• Your instructions: Could you copy the records below exactly, keeping none of the images?

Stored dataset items
+++++

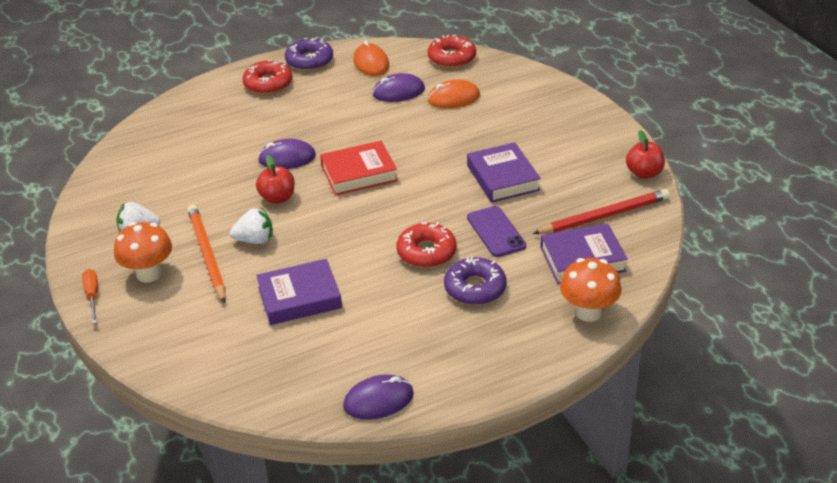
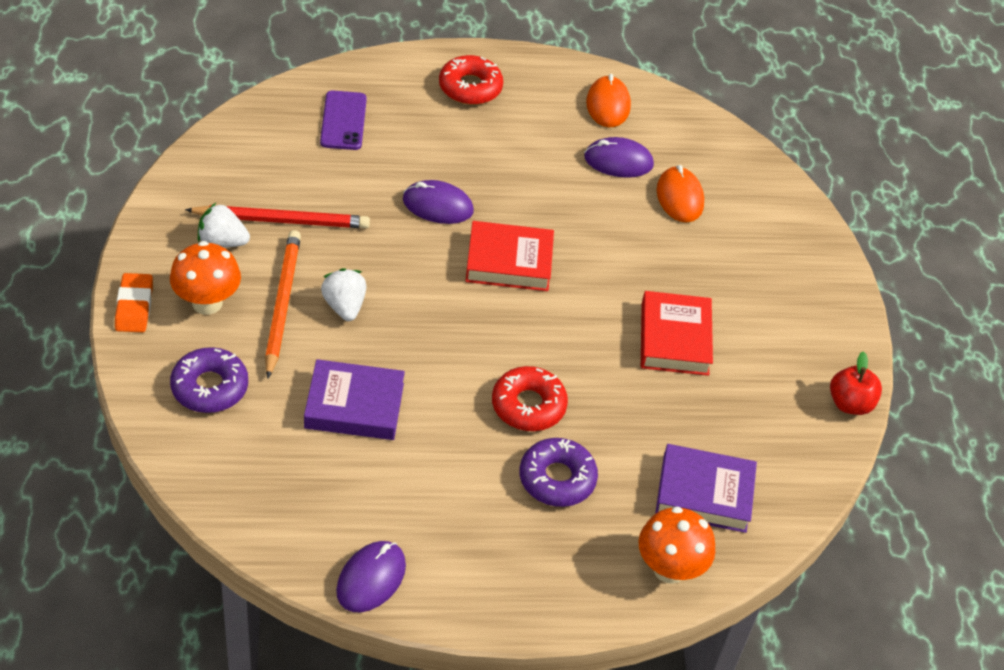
camera: 15 degrees right, 10 degrees up
(92, 296) = (134, 306): orange screwdriver -> orange eraser
(255, 240) = (344, 306): white strawberry -> white strawberry turned 120 degrees counterclockwise
(277, 198) = (398, 258): red apple -> none
(309, 61) = (536, 72): purple donut -> purple donut (210, 387)
(378, 400) = (371, 578): purple mouse -> purple mouse turned 60 degrees counterclockwise
(452, 58) = (710, 135): red donut -> none
(453, 98) = (679, 197): orange mouse -> orange mouse turned 75 degrees clockwise
(496, 232) = (624, 412): purple phone -> purple phone (343, 121)
(503, 178) = (674, 339): purple book -> red book
(604, 216) = (765, 444): red pencil -> red pencil (282, 220)

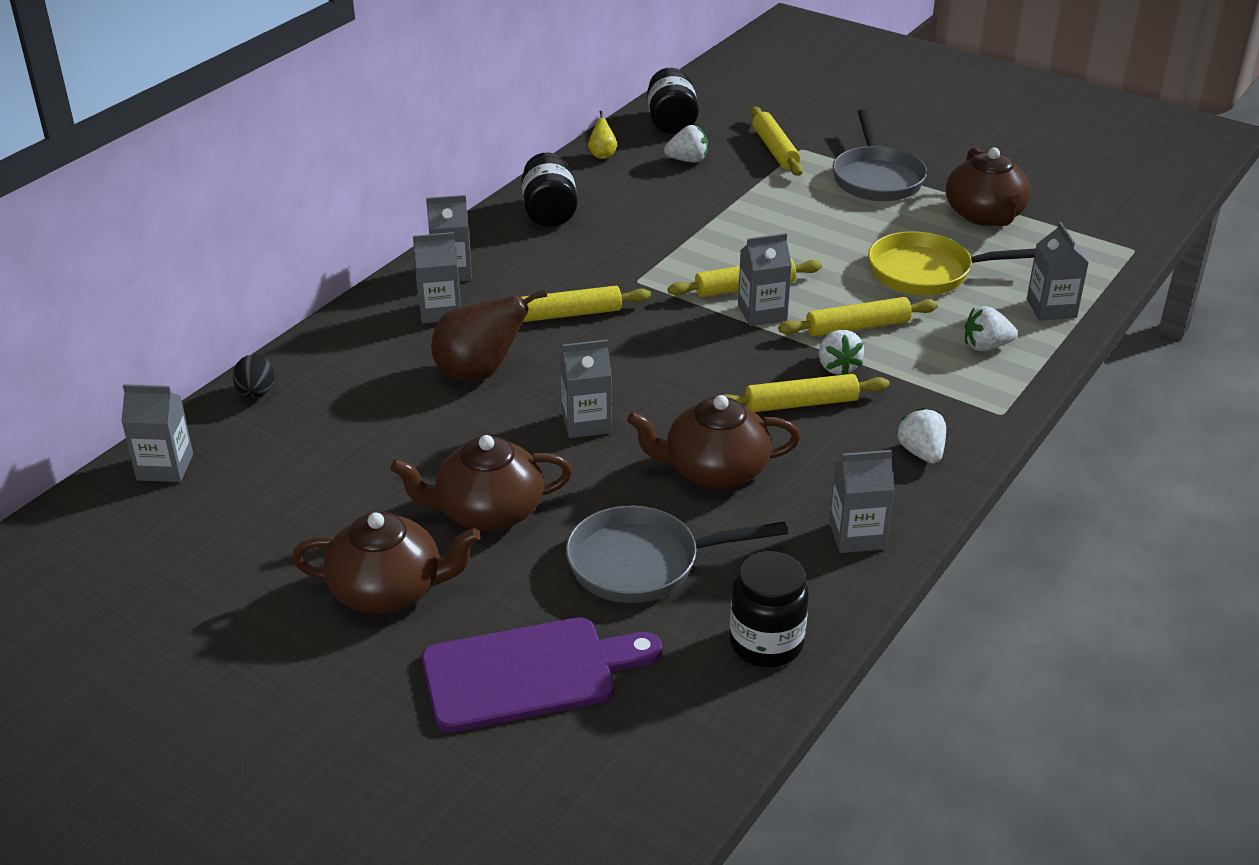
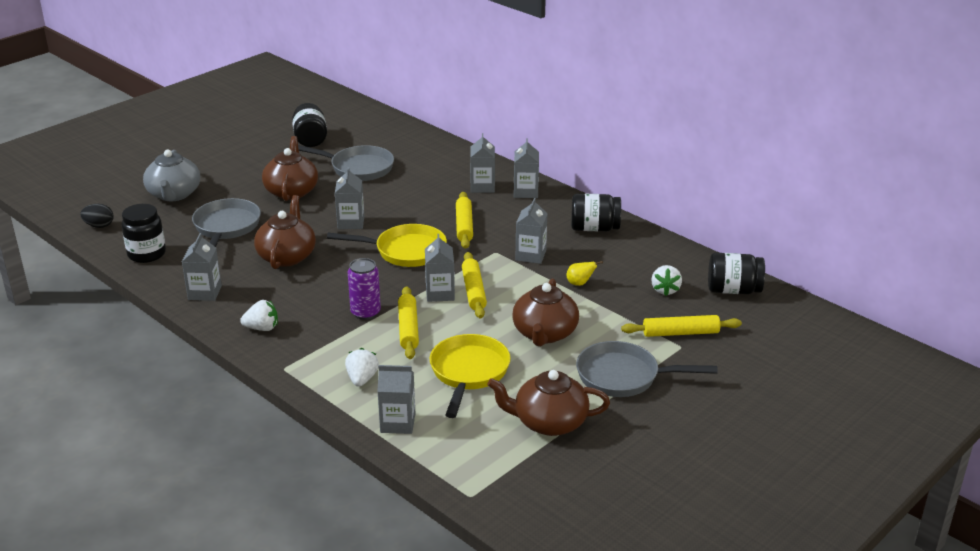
camera: 100 degrees right, 5 degrees down
(165, 467) = (371, 119): grey carton -> grey carton (531, 255)
(256, 393) = (422, 138): black egg -> black egg (99, 226)
(259, 532) = (310, 139): none -> black jar
(386, 448) = (358, 168): none -> grey pan
(388, 590) = (250, 166): brown teapot -> brown teapot (545, 333)
(479, 373) = (413, 195): brown pear -> none
(528, 673) = (174, 194): purple cutting board -> grey teapot
(602, 155) = (677, 255): yellow pear -> yellow pear (580, 283)
(660, 356) = (405, 251): none -> yellow pan
(801, 404) = (333, 293): yellow rolling pin -> none
(837, 367) = (365, 313): white strawberry -> purple can

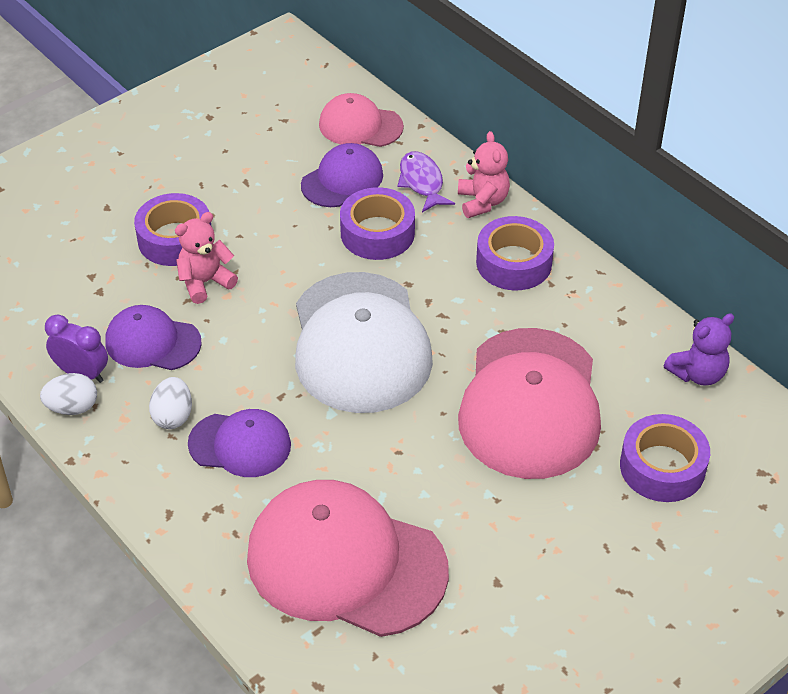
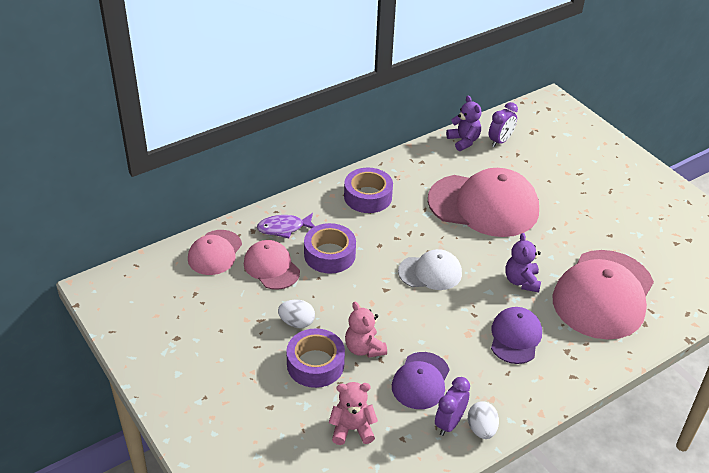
camera: 85 degrees left, 5 degrees down
(173, 416) = (490, 371): white egg -> white egg (297, 322)
(342, 180) = (271, 267): purple cap -> pink cap
(359, 453) = (521, 281): none -> purple teddy bear
(360, 343) = (430, 272): white cap -> white cap, size x0.53
(482, 202) = (309, 203): pink teddy bear -> pink teddy bear (352, 429)
(662, 467) = (529, 164): purple tape -> none
(716, 425) = (500, 141): none -> purple clock

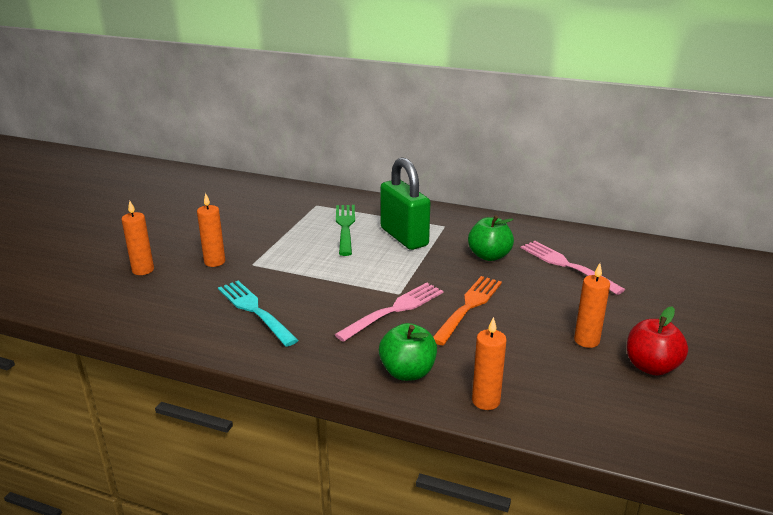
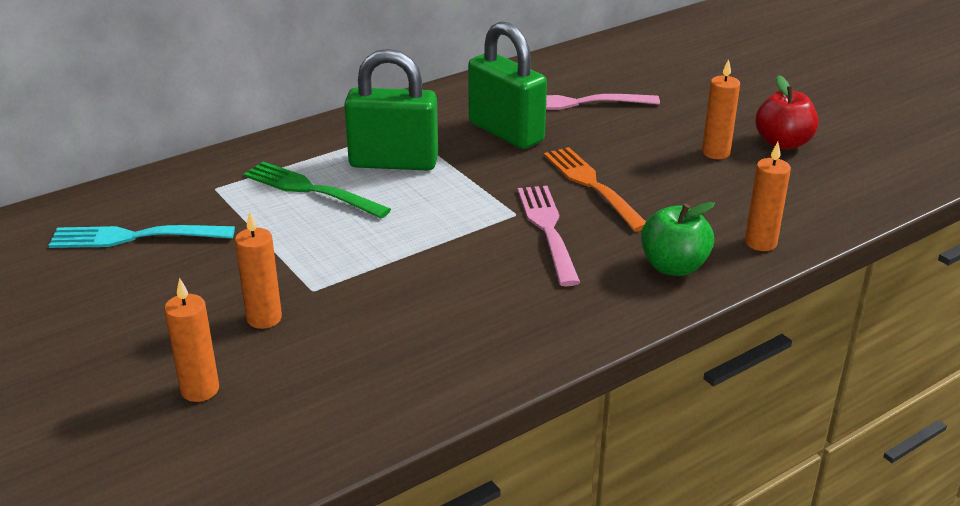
camera: 55 degrees left, 5 degrees up
(255, 311) = (438, 324): turquoise fork -> turquoise fork (136, 237)
(489, 256) = (506, 132): green apple -> green padlock

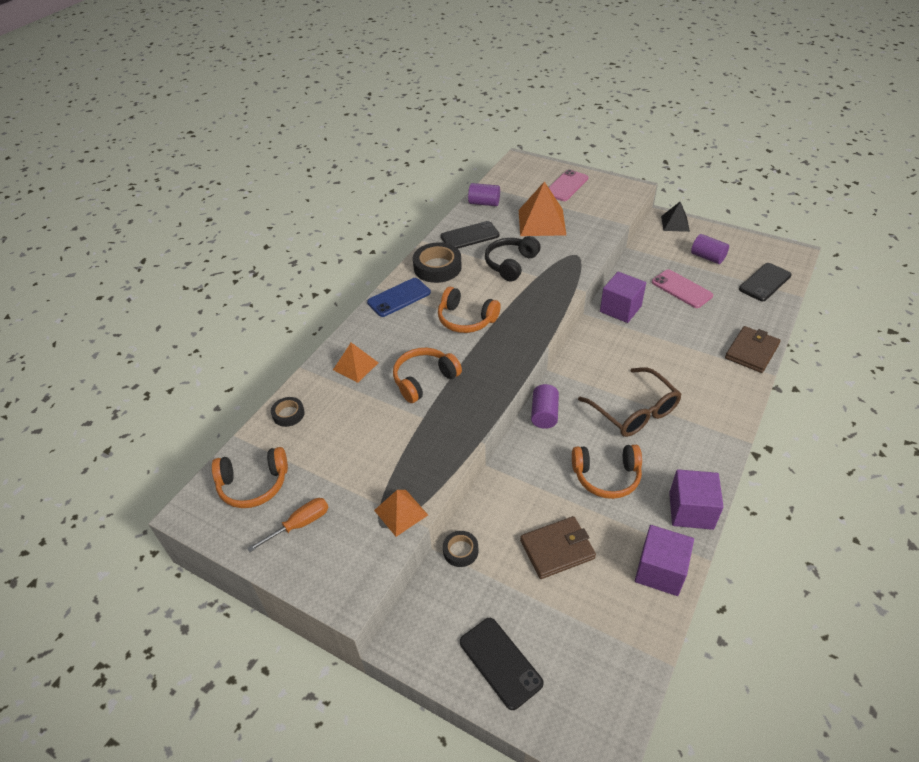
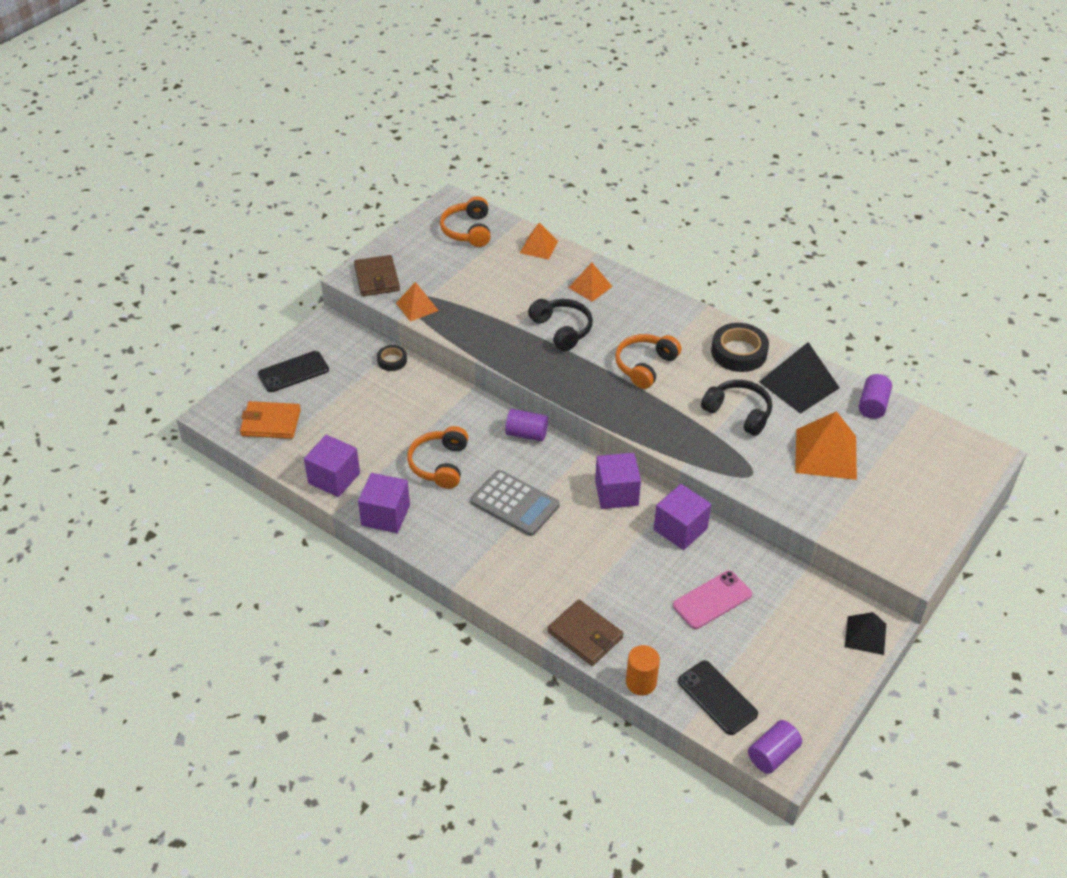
camera: 95 degrees right, 0 degrees up
(288, 414) = (538, 247): black tape -> orange pyramid
(299, 525) = (422, 254): orange screwdriver -> none
(399, 297) = (688, 320): blue phone -> none
(424, 380) = (562, 329): orange headphones -> black headphones
(469, 236) = (799, 384): black phone -> black pyramid
(557, 549) = (375, 418): brown wallet -> brown wallet (377, 278)
(566, 186) = (916, 493): pink phone -> none
(596, 347) = (616, 493): none -> purple cube
(597, 666) = (271, 423): none -> orange wallet
(634, 411) = (515, 503): brown glasses -> grey calculator
(707, 257) = (780, 649): purple cylinder -> purple cylinder (772, 754)
(776, 318) = (641, 682): none -> orange cylinder

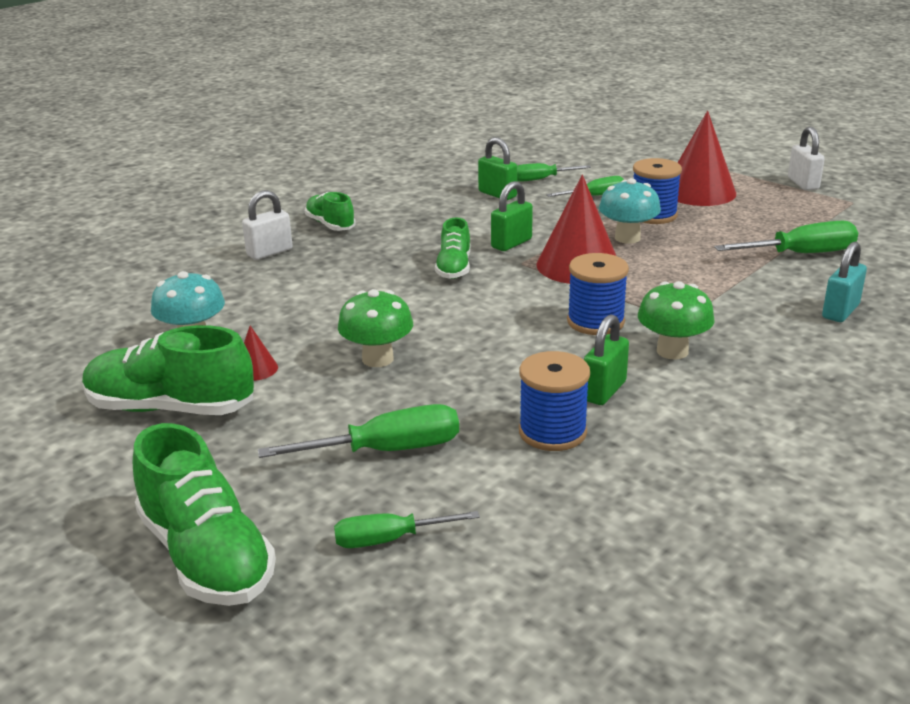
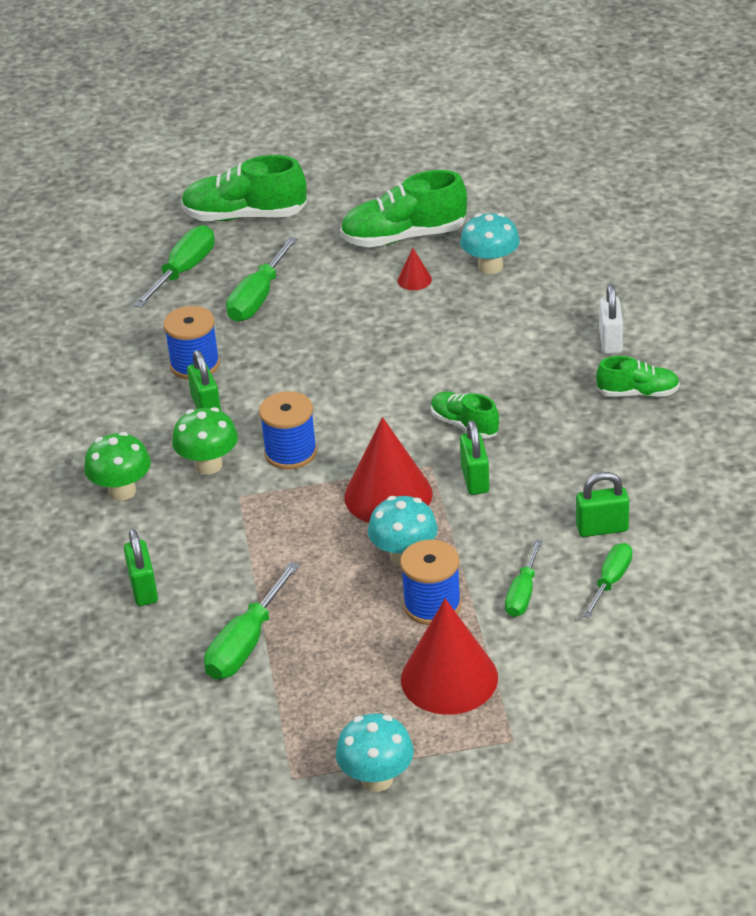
camera: 130 degrees right, 10 degrees up
(171, 408) = (404, 237): green shoe -> green shoe turned 150 degrees counterclockwise
(377, 359) = (365, 332): green mushroom -> green mushroom (122, 491)
(390, 539) = (183, 271): green screwdriver -> green screwdriver, size x1.54
(803, 184) = (377, 779): white padlock -> turquoise mushroom
(840, 311) = (143, 589): turquoise padlock -> green padlock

+++++

• Exercise solution:
camera: 15 degrees right, 10 degrees up
(92, 296) = (134, 306): orange screwdriver -> orange eraser
(255, 240) = (344, 306): white strawberry -> white strawberry turned 120 degrees counterclockwise
(277, 198) = (398, 258): red apple -> none
(309, 61) = (536, 72): purple donut -> purple donut (210, 387)
(378, 400) = (371, 578): purple mouse -> purple mouse turned 60 degrees counterclockwise
(452, 58) = (710, 135): red donut -> none
(453, 98) = (679, 197): orange mouse -> orange mouse turned 75 degrees clockwise
(496, 232) = (624, 412): purple phone -> purple phone (343, 121)
(503, 178) = (674, 339): purple book -> red book
(604, 216) = (765, 444): red pencil -> red pencil (282, 220)

camera: 100 degrees right, 5 degrees down
(165, 467) = (371, 119): grey carton -> grey carton (531, 255)
(256, 393) = (422, 138): black egg -> black egg (99, 226)
(259, 532) = (310, 139): none -> black jar
(386, 448) = (358, 168): none -> grey pan
(388, 590) = (250, 166): brown teapot -> brown teapot (545, 333)
(479, 373) = (413, 195): brown pear -> none
(528, 673) = (174, 194): purple cutting board -> grey teapot
(602, 155) = (677, 255): yellow pear -> yellow pear (580, 283)
(660, 356) = (405, 251): none -> yellow pan
(801, 404) = (333, 293): yellow rolling pin -> none
(837, 367) = (365, 313): white strawberry -> purple can

camera: 85 degrees left, 5 degrees down
(173, 416) = (490, 371): white egg -> white egg (297, 322)
(342, 180) = (271, 267): purple cap -> pink cap
(359, 453) = (521, 281): none -> purple teddy bear
(360, 343) = (430, 272): white cap -> white cap, size x0.53
(482, 202) = (309, 203): pink teddy bear -> pink teddy bear (352, 429)
(662, 467) = (529, 164): purple tape -> none
(716, 425) = (500, 141): none -> purple clock

camera: 55 degrees left, 5 degrees up
(255, 311) = (438, 324): turquoise fork -> turquoise fork (136, 237)
(489, 256) = (506, 132): green apple -> green padlock

camera: 95 degrees right, 0 degrees up
(288, 414) = (538, 247): black tape -> orange pyramid
(299, 525) = (422, 254): orange screwdriver -> none
(399, 297) = (688, 320): blue phone -> none
(424, 380) = (562, 329): orange headphones -> black headphones
(469, 236) = (799, 384): black phone -> black pyramid
(557, 549) = (375, 418): brown wallet -> brown wallet (377, 278)
(566, 186) = (916, 493): pink phone -> none
(596, 347) = (616, 493): none -> purple cube
(597, 666) = (271, 423): none -> orange wallet
(634, 411) = (515, 503): brown glasses -> grey calculator
(707, 257) = (780, 649): purple cylinder -> purple cylinder (772, 754)
(776, 318) = (641, 682): none -> orange cylinder

camera: 130 degrees right, 10 degrees up
(171, 408) = (404, 237): green shoe -> green shoe turned 150 degrees counterclockwise
(377, 359) = (365, 332): green mushroom -> green mushroom (122, 491)
(390, 539) = (183, 271): green screwdriver -> green screwdriver, size x1.54
(803, 184) = (377, 779): white padlock -> turquoise mushroom
(840, 311) = (143, 589): turquoise padlock -> green padlock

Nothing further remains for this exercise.